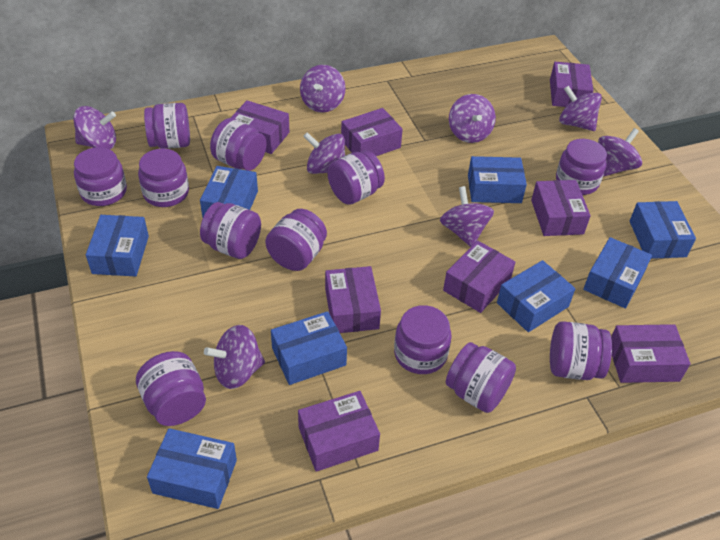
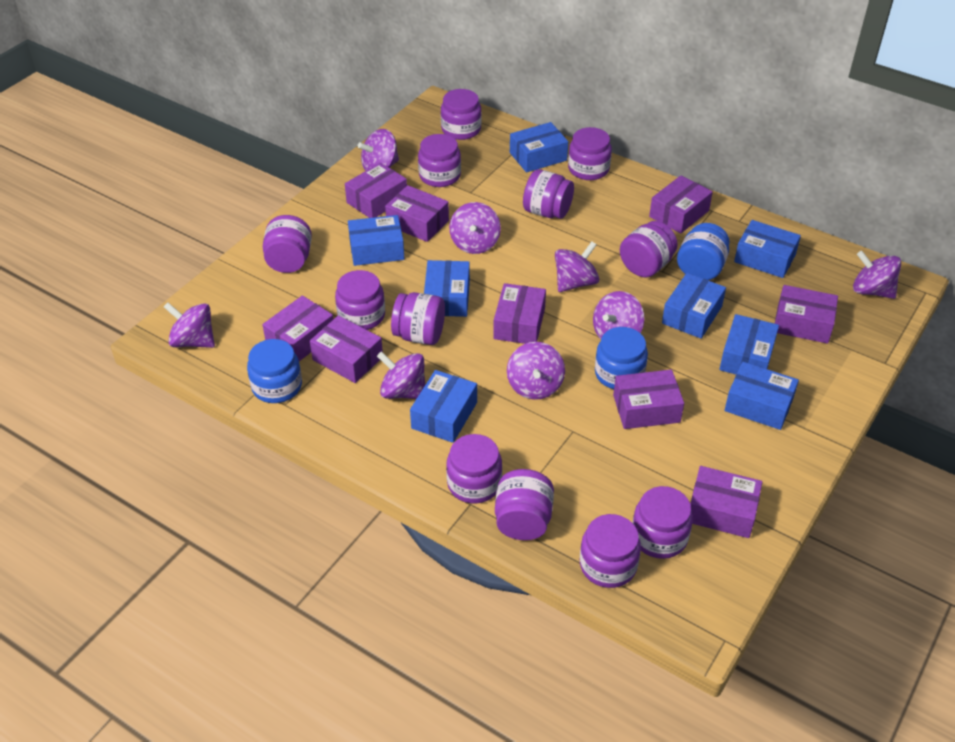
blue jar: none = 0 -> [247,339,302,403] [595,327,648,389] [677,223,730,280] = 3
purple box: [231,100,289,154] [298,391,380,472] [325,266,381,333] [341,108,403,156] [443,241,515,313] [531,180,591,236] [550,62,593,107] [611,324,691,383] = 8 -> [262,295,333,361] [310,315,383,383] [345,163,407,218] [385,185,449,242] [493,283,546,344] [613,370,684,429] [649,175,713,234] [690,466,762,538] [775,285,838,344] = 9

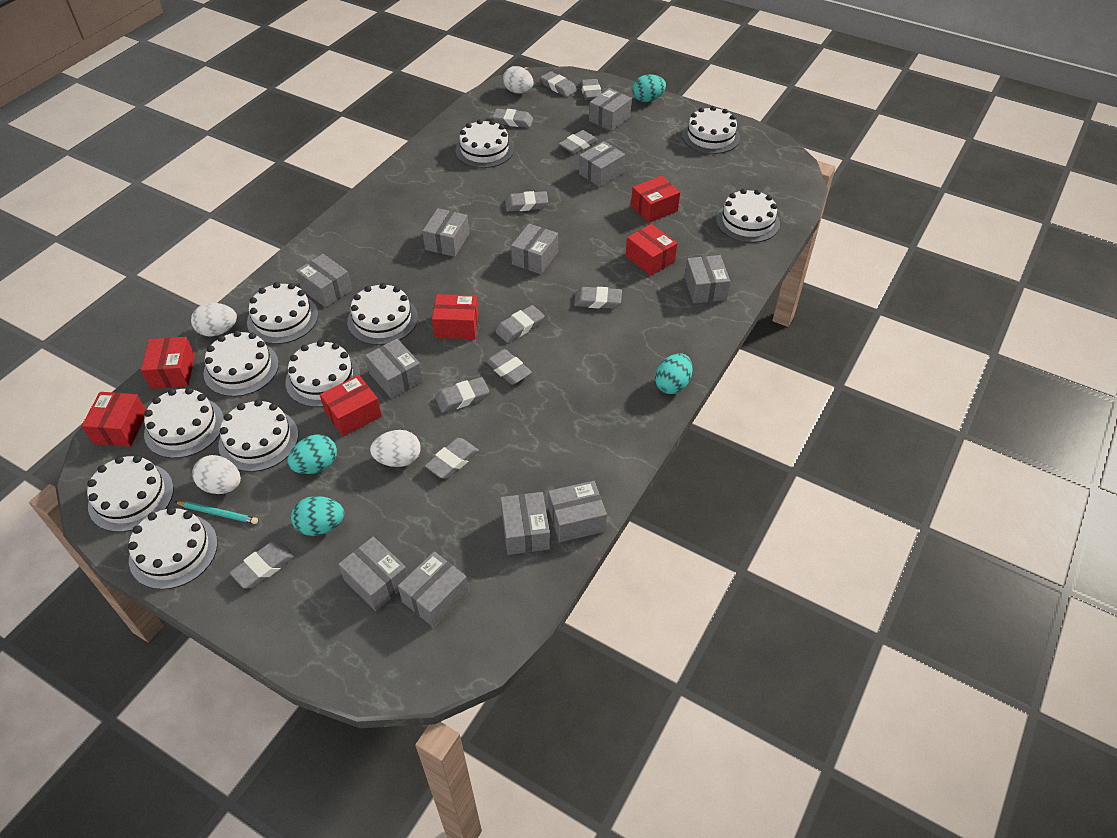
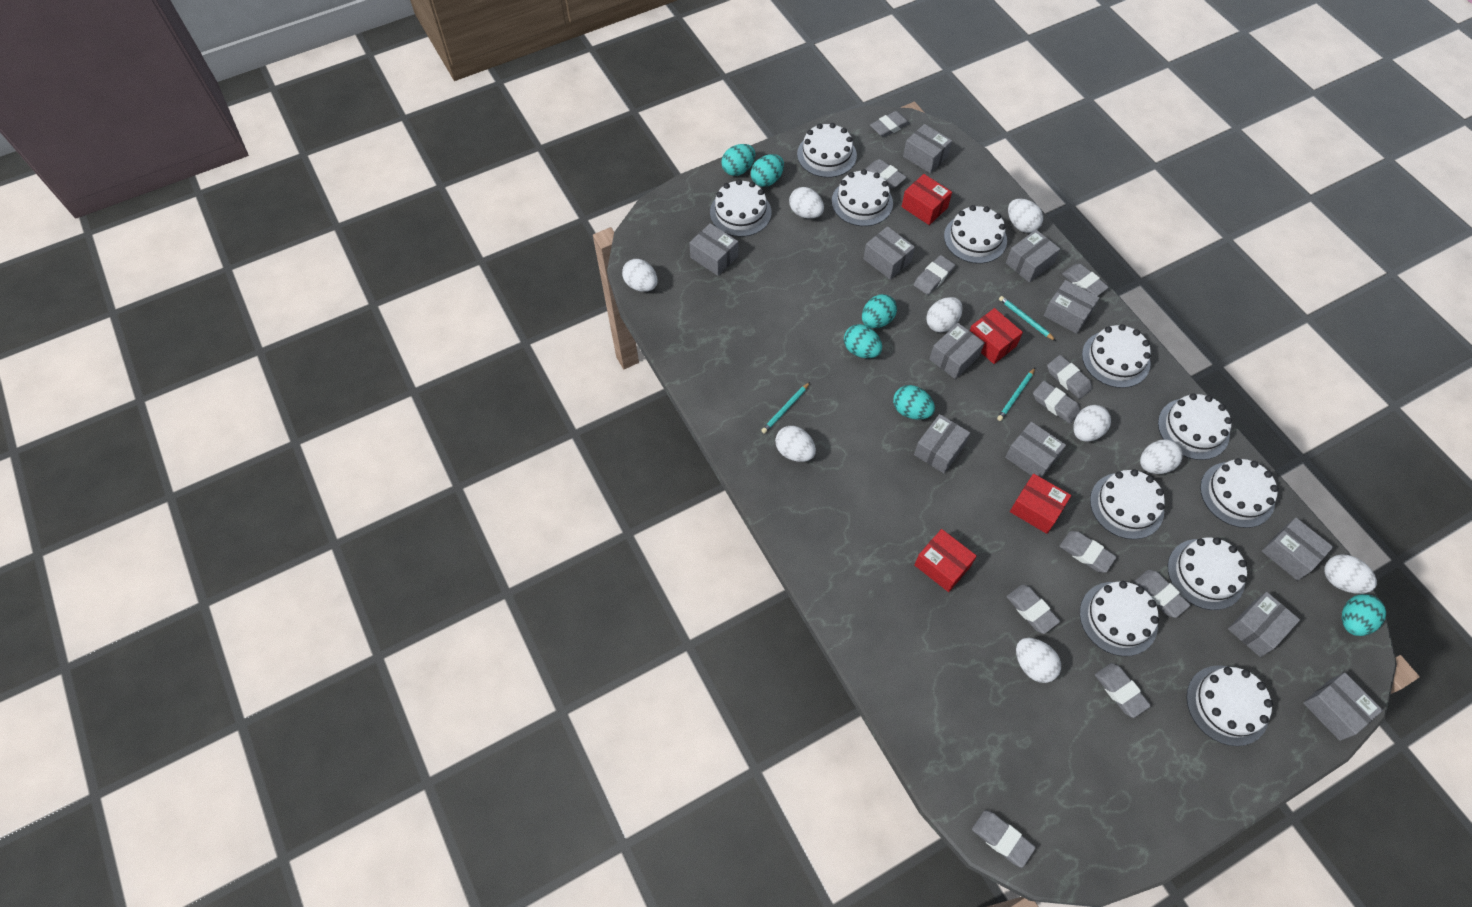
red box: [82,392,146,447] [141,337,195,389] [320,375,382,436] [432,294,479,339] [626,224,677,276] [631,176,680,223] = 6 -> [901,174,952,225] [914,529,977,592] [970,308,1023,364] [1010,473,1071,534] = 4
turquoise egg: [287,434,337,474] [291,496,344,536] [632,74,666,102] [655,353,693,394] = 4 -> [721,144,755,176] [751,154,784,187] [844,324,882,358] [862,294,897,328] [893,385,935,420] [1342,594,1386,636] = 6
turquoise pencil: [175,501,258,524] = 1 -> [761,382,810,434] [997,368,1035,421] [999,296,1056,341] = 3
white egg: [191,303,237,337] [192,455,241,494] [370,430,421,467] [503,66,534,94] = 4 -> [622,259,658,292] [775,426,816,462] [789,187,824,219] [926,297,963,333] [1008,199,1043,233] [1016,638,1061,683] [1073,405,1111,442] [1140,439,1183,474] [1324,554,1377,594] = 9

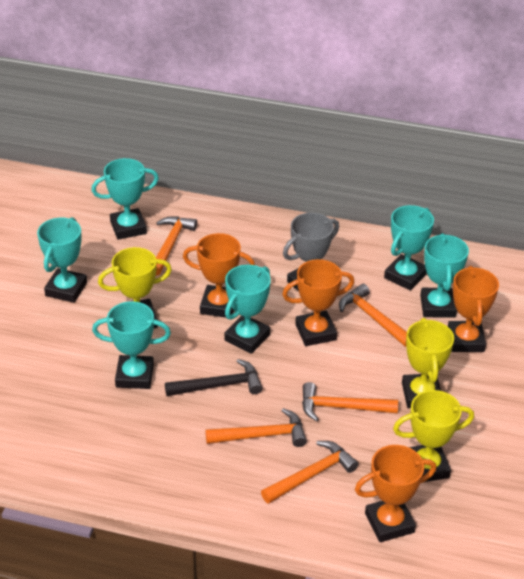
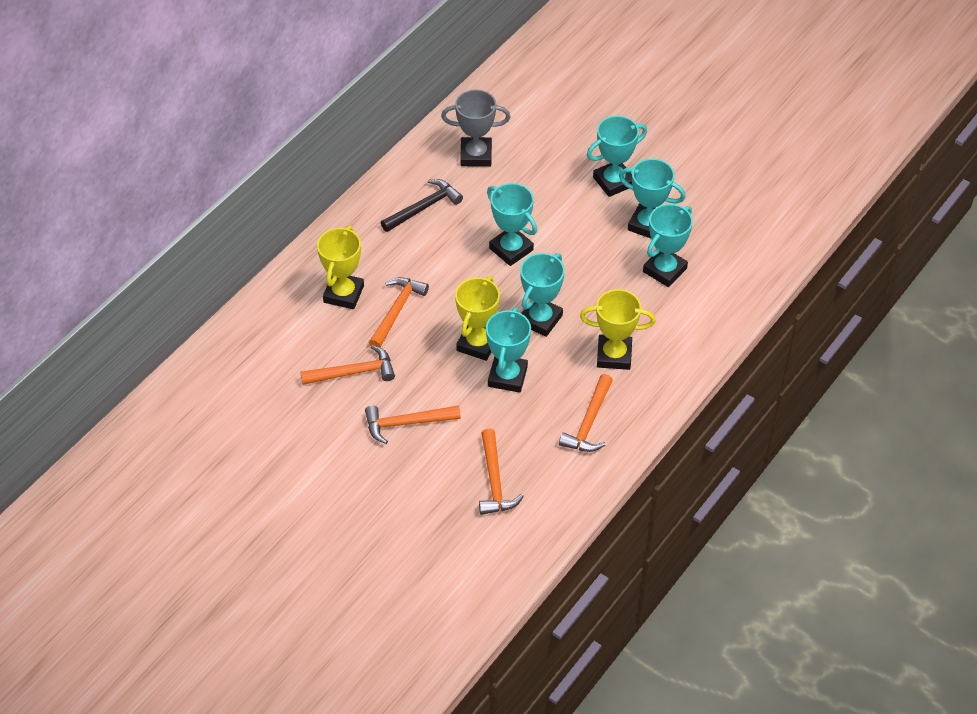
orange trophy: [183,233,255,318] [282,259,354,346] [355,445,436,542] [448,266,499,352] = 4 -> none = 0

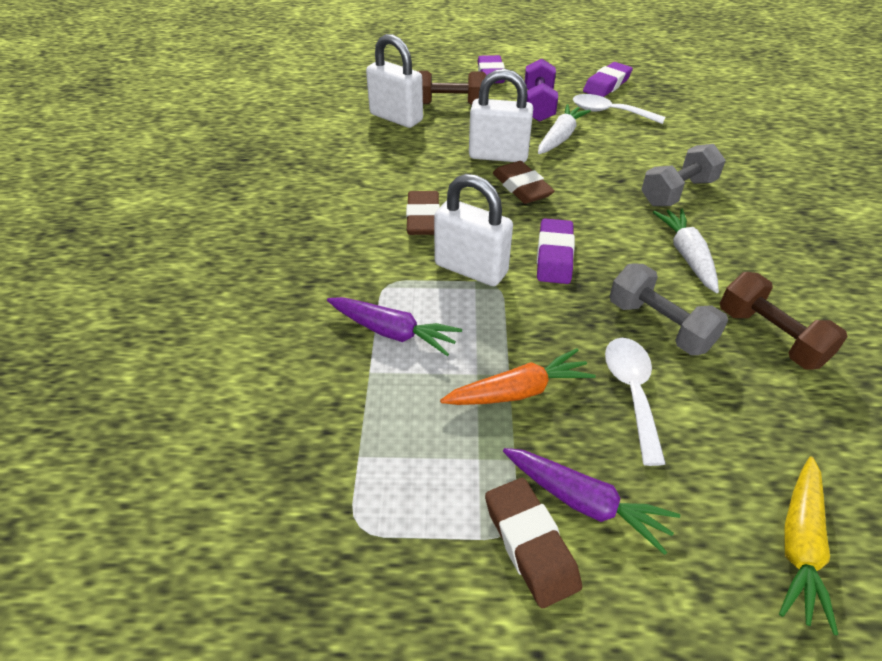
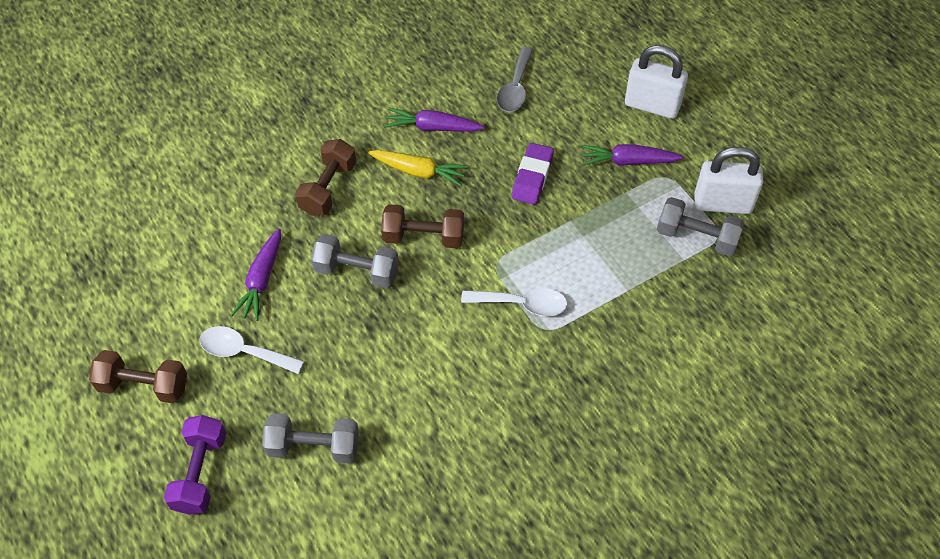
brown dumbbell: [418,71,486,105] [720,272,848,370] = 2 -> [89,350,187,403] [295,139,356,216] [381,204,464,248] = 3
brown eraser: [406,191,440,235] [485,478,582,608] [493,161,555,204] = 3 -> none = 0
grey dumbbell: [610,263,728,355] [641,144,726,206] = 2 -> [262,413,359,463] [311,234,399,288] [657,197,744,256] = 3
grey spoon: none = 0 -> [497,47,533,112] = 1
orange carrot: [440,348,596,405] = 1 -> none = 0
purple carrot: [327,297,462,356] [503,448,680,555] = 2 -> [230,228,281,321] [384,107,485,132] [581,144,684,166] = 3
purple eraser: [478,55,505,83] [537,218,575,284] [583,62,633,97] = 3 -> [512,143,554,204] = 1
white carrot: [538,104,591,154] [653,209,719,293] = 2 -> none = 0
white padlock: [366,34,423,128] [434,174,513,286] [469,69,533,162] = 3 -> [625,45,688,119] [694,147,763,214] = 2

----

Retype the entries word for word. Omit any images.

* _Finished exercise_:
blue jar: none = 0 -> [247,339,302,403] [595,327,648,389] [677,223,730,280] = 3
purple box: [231,100,289,154] [298,391,380,472] [325,266,381,333] [341,108,403,156] [443,241,515,313] [531,180,591,236] [550,62,593,107] [611,324,691,383] = 8 -> [262,295,333,361] [310,315,383,383] [345,163,407,218] [385,185,449,242] [493,283,546,344] [613,370,684,429] [649,175,713,234] [690,466,762,538] [775,285,838,344] = 9

red box: [82,392,146,447] [141,337,195,389] [320,375,382,436] [432,294,479,339] [626,224,677,276] [631,176,680,223] = 6 -> [901,174,952,225] [914,529,977,592] [970,308,1023,364] [1010,473,1071,534] = 4
turquoise egg: [287,434,337,474] [291,496,344,536] [632,74,666,102] [655,353,693,394] = 4 -> [721,144,755,176] [751,154,784,187] [844,324,882,358] [862,294,897,328] [893,385,935,420] [1342,594,1386,636] = 6
turquoise pencil: [175,501,258,524] = 1 -> [761,382,810,434] [997,368,1035,421] [999,296,1056,341] = 3
white egg: [191,303,237,337] [192,455,241,494] [370,430,421,467] [503,66,534,94] = 4 -> [622,259,658,292] [775,426,816,462] [789,187,824,219] [926,297,963,333] [1008,199,1043,233] [1016,638,1061,683] [1073,405,1111,442] [1140,439,1183,474] [1324,554,1377,594] = 9

orange trophy: [183,233,255,318] [282,259,354,346] [355,445,436,542] [448,266,499,352] = 4 -> none = 0

brown dumbbell: [418,71,486,105] [720,272,848,370] = 2 -> [89,350,187,403] [295,139,356,216] [381,204,464,248] = 3
brown eraser: [406,191,440,235] [485,478,582,608] [493,161,555,204] = 3 -> none = 0
grey dumbbell: [610,263,728,355] [641,144,726,206] = 2 -> [262,413,359,463] [311,234,399,288] [657,197,744,256] = 3
grey spoon: none = 0 -> [497,47,533,112] = 1
orange carrot: [440,348,596,405] = 1 -> none = 0
purple carrot: [327,297,462,356] [503,448,680,555] = 2 -> [230,228,281,321] [384,107,485,132] [581,144,684,166] = 3
purple eraser: [478,55,505,83] [537,218,575,284] [583,62,633,97] = 3 -> [512,143,554,204] = 1
white carrot: [538,104,591,154] [653,209,719,293] = 2 -> none = 0
white padlock: [366,34,423,128] [434,174,513,286] [469,69,533,162] = 3 -> [625,45,688,119] [694,147,763,214] = 2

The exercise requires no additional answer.